▶ _YOUR GOAL_: Going down the data below, set down exactly the line with "F1: none -> 2A (N1, N9)" and each line after it through the line with "R1: 27k (+12V, n8) -> 1k (+12V, n8)"; no other lines.

Data extracted from a collection:
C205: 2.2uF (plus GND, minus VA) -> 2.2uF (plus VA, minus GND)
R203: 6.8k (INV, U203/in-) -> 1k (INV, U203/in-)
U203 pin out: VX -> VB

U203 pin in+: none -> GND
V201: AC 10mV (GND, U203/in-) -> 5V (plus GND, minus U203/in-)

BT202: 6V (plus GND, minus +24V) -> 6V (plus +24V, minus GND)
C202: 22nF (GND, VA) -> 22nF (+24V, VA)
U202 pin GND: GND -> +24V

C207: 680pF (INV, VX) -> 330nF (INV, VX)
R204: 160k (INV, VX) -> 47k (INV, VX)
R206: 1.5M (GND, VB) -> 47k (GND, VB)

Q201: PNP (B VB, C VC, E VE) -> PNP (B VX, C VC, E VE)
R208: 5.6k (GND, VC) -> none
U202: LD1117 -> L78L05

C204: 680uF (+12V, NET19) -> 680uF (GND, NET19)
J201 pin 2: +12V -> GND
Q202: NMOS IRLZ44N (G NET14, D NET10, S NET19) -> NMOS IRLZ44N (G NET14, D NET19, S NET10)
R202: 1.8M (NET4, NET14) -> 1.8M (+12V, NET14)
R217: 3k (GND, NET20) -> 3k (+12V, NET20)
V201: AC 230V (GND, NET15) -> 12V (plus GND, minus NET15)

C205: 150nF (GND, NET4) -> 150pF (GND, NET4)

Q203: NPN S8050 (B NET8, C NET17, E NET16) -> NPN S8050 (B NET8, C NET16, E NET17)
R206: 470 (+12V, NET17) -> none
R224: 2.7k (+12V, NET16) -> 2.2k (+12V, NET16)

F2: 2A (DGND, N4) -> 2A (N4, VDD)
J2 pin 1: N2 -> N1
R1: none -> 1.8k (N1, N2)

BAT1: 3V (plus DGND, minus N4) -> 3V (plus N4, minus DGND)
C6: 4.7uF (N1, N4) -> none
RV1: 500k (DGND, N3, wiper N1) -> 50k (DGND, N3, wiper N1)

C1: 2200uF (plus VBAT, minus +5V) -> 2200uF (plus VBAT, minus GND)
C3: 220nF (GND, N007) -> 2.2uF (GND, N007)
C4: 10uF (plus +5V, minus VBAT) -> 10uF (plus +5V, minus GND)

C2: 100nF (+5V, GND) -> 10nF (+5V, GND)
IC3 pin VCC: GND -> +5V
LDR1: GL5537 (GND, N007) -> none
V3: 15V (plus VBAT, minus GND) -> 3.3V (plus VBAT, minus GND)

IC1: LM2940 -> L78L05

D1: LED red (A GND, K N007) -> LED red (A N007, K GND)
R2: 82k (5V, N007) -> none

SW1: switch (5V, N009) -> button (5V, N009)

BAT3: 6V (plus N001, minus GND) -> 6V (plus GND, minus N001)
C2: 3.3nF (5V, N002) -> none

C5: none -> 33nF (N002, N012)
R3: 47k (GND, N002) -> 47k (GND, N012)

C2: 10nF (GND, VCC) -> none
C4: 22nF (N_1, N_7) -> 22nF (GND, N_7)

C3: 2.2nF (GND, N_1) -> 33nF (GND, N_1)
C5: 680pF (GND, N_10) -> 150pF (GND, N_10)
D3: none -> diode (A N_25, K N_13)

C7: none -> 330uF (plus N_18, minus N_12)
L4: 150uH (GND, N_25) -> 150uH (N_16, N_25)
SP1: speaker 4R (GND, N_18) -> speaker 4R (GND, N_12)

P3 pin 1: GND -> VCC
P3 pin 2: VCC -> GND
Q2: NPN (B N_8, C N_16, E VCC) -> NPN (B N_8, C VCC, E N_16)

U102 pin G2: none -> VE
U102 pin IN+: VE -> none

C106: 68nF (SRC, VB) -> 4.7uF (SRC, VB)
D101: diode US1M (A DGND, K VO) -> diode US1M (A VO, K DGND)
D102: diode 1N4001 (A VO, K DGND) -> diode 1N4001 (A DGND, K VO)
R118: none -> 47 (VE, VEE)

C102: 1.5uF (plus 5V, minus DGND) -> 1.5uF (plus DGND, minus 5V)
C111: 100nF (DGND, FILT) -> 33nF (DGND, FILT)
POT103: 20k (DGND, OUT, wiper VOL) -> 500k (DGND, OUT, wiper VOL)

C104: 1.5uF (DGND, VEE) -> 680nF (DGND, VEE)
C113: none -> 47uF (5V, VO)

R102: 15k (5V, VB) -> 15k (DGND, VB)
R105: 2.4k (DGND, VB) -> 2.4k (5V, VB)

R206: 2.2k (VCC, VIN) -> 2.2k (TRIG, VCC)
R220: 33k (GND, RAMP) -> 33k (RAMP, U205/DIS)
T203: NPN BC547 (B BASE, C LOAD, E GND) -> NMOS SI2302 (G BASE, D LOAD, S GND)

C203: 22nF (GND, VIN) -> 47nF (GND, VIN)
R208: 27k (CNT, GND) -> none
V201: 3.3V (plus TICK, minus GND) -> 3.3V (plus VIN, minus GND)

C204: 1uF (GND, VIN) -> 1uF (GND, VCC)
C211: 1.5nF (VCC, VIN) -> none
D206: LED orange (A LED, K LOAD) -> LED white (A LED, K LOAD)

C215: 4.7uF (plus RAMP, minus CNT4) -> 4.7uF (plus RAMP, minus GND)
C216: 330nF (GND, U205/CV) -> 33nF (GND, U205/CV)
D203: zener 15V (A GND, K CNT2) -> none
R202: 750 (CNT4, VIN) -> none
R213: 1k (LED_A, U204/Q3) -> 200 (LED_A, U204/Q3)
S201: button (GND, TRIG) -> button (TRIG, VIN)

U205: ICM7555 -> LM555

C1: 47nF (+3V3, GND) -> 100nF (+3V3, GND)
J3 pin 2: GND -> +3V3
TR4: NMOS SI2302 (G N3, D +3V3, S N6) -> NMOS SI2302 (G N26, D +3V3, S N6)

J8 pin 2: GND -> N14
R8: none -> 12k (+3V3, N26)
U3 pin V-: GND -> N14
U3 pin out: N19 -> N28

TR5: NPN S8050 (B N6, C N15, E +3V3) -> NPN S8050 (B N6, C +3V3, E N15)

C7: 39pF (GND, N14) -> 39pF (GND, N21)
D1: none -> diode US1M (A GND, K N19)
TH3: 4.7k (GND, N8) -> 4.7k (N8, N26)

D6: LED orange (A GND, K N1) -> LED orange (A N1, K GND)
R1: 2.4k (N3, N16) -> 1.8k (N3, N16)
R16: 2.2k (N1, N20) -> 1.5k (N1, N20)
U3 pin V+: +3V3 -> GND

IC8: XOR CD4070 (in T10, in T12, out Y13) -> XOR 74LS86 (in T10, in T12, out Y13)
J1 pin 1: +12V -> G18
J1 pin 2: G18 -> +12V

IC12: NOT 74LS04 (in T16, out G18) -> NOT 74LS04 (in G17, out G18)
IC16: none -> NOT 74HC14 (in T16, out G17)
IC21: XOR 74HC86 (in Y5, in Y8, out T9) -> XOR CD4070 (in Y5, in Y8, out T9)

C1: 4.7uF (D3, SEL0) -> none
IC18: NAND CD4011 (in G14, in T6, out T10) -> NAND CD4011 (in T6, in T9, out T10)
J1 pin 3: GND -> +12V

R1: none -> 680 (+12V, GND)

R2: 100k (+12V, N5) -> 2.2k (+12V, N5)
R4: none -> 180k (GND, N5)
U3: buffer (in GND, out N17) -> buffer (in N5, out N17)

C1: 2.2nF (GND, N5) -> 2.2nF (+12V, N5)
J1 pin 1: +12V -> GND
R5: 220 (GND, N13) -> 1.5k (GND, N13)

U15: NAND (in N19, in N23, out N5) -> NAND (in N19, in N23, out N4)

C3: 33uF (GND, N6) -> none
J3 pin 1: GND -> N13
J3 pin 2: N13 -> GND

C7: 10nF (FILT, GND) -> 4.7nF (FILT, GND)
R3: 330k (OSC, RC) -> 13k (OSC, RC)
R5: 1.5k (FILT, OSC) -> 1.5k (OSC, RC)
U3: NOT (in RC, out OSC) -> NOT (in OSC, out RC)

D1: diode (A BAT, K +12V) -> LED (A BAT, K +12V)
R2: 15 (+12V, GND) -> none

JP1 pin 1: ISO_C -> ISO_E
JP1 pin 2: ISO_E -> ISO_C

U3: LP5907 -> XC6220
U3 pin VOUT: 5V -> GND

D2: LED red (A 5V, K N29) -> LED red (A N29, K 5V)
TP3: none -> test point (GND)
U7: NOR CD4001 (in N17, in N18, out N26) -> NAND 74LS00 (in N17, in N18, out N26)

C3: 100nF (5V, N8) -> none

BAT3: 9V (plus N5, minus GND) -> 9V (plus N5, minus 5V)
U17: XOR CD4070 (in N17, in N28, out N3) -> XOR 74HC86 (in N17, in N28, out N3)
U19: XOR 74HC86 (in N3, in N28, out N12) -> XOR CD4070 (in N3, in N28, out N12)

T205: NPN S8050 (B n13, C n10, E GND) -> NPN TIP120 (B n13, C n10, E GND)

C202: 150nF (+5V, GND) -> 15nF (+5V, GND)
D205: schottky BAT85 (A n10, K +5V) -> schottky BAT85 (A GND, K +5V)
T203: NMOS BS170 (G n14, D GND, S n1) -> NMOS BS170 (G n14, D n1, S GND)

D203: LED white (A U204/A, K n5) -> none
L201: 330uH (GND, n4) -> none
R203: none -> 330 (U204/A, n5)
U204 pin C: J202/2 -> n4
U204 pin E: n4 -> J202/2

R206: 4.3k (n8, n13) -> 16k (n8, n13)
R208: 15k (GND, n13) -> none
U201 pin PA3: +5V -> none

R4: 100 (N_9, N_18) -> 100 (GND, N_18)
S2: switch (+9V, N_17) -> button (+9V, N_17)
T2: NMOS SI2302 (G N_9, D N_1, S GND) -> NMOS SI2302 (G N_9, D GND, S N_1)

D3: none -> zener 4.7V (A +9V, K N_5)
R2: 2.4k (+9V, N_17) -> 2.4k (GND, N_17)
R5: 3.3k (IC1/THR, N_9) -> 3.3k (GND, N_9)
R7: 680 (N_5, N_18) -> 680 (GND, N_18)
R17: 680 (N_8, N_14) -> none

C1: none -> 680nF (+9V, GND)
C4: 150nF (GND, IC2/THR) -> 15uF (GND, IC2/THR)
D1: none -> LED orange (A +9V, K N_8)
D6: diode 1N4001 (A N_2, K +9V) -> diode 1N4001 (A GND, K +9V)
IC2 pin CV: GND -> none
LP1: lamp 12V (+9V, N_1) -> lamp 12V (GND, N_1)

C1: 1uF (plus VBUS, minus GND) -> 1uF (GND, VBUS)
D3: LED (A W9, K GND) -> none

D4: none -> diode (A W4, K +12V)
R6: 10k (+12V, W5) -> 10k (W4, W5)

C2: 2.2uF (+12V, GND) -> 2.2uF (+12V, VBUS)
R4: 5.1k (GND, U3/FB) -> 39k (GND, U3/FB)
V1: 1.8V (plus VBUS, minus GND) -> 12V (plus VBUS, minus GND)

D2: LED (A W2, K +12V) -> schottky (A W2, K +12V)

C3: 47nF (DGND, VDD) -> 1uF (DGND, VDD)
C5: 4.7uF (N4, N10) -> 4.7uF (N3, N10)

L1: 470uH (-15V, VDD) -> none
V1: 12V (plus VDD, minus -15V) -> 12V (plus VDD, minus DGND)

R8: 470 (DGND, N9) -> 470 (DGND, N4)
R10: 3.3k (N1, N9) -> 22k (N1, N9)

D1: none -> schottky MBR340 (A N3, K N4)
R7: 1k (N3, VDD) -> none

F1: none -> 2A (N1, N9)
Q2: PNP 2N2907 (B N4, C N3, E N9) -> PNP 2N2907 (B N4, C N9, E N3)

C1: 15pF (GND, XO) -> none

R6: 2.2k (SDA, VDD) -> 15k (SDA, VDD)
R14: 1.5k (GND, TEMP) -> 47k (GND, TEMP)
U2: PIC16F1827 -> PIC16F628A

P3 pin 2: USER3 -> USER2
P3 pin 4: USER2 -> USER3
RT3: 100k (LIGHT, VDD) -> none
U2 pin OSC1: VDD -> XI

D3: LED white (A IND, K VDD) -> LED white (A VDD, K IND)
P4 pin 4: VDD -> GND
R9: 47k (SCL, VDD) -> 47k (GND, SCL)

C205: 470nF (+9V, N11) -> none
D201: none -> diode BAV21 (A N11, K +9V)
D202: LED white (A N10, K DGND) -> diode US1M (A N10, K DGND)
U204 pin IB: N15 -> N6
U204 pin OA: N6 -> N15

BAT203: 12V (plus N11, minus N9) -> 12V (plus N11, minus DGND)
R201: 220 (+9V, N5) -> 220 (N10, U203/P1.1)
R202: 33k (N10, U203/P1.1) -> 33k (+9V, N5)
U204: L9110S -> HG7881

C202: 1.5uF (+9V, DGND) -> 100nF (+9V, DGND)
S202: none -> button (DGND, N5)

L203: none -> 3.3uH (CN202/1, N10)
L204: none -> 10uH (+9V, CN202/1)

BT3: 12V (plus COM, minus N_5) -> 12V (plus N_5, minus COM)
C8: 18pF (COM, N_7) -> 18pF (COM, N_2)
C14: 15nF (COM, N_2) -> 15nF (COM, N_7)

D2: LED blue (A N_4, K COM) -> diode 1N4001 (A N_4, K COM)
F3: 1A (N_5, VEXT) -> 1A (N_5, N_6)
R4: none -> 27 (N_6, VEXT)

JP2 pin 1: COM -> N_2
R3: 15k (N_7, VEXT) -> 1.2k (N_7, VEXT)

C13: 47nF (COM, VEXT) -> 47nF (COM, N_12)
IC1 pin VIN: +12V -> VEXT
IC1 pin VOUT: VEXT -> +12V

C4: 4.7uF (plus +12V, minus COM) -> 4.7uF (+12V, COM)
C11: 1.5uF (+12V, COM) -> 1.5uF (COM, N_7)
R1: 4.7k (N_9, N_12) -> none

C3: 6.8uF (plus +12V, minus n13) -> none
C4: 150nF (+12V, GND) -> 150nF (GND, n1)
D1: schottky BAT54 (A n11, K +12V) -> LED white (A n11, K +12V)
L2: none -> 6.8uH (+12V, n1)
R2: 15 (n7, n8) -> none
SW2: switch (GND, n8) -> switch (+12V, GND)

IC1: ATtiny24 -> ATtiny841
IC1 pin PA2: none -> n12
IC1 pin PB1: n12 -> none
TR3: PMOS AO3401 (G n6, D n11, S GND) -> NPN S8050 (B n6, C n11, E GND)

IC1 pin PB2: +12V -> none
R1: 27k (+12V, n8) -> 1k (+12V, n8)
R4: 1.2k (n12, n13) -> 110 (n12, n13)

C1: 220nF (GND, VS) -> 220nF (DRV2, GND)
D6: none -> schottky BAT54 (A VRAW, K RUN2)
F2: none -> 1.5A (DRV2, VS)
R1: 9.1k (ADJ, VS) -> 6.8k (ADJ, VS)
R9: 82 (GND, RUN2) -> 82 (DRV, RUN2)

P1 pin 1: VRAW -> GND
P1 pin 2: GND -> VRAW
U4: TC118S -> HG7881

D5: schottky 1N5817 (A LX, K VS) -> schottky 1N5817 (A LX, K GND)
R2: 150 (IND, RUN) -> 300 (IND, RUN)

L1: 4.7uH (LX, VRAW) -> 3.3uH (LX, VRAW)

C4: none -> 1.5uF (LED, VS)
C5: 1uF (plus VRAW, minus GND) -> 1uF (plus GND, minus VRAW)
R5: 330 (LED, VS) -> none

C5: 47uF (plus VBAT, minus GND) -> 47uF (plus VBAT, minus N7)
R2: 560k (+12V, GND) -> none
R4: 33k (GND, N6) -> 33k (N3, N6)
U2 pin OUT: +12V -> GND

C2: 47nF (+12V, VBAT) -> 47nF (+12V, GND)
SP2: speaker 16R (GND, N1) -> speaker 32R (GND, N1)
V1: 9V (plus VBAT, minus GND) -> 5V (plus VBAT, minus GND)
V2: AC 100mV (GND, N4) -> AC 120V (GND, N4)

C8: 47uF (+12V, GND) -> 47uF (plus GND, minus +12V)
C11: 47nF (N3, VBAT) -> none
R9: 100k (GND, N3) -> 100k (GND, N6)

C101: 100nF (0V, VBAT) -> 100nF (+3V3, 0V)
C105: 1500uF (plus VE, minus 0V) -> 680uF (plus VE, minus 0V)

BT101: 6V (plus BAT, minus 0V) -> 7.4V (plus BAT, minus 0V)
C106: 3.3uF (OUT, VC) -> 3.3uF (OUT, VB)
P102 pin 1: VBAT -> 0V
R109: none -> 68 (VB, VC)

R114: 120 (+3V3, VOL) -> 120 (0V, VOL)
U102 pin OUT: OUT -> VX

▶ _TASK RESULT_:
F1: none -> 2A (N1, N9)
Q2: PNP 2N2907 (B N4, C N3, E N9) -> PNP 2N2907 (B N4, C N9, E N3)

C1: 15pF (GND, XO) -> none

R6: 2.2k (SDA, VDD) -> 15k (SDA, VDD)
R14: 1.5k (GND, TEMP) -> 47k (GND, TEMP)
U2: PIC16F1827 -> PIC16F628A

P3 pin 2: USER3 -> USER2
P3 pin 4: USER2 -> USER3
RT3: 100k (LIGHT, VDD) -> none
U2 pin OSC1: VDD -> XI

D3: LED white (A IND, K VDD) -> LED white (A VDD, K IND)
P4 pin 4: VDD -> GND
R9: 47k (SCL, VDD) -> 47k (GND, SCL)

C205: 470nF (+9V, N11) -> none
D201: none -> diode BAV21 (A N11, K +9V)
D202: LED white (A N10, K DGND) -> diode US1M (A N10, K DGND)
U204 pin IB: N15 -> N6
U204 pin OA: N6 -> N15

BAT203: 12V (plus N11, minus N9) -> 12V (plus N11, minus DGND)
R201: 220 (+9V, N5) -> 220 (N10, U203/P1.1)
R202: 33k (N10, U203/P1.1) -> 33k (+9V, N5)
U204: L9110S -> HG7881

C202: 1.5uF (+9V, DGND) -> 100nF (+9V, DGND)
S202: none -> button (DGND, N5)

L203: none -> 3.3uH (CN202/1, N10)
L204: none -> 10uH (+9V, CN202/1)

BT3: 12V (plus COM, minus N_5) -> 12V (plus N_5, minus COM)
C8: 18pF (COM, N_7) -> 18pF (COM, N_2)
C14: 15nF (COM, N_2) -> 15nF (COM, N_7)

D2: LED blue (A N_4, K COM) -> diode 1N4001 (A N_4, K COM)
F3: 1A (N_5, VEXT) -> 1A (N_5, N_6)
R4: none -> 27 (N_6, VEXT)

JP2 pin 1: COM -> N_2
R3: 15k (N_7, VEXT) -> 1.2k (N_7, VEXT)

C13: 47nF (COM, VEXT) -> 47nF (COM, N_12)
IC1 pin VIN: +12V -> VEXT
IC1 pin VOUT: VEXT -> +12V

C4: 4.7uF (plus +12V, minus COM) -> 4.7uF (+12V, COM)
C11: 1.5uF (+12V, COM) -> 1.5uF (COM, N_7)
R1: 4.7k (N_9, N_12) -> none

C3: 6.8uF (plus +12V, minus n13) -> none
C4: 150nF (+12V, GND) -> 150nF (GND, n1)
D1: schottky BAT54 (A n11, K +12V) -> LED white (A n11, K +12V)
L2: none -> 6.8uH (+12V, n1)
R2: 15 (n7, n8) -> none
SW2: switch (GND, n8) -> switch (+12V, GND)

IC1: ATtiny24 -> ATtiny841
IC1 pin PA2: none -> n12
IC1 pin PB1: n12 -> none
TR3: PMOS AO3401 (G n6, D n11, S GND) -> NPN S8050 (B n6, C n11, E GND)

IC1 pin PB2: +12V -> none
R1: 27k (+12V, n8) -> 1k (+12V, n8)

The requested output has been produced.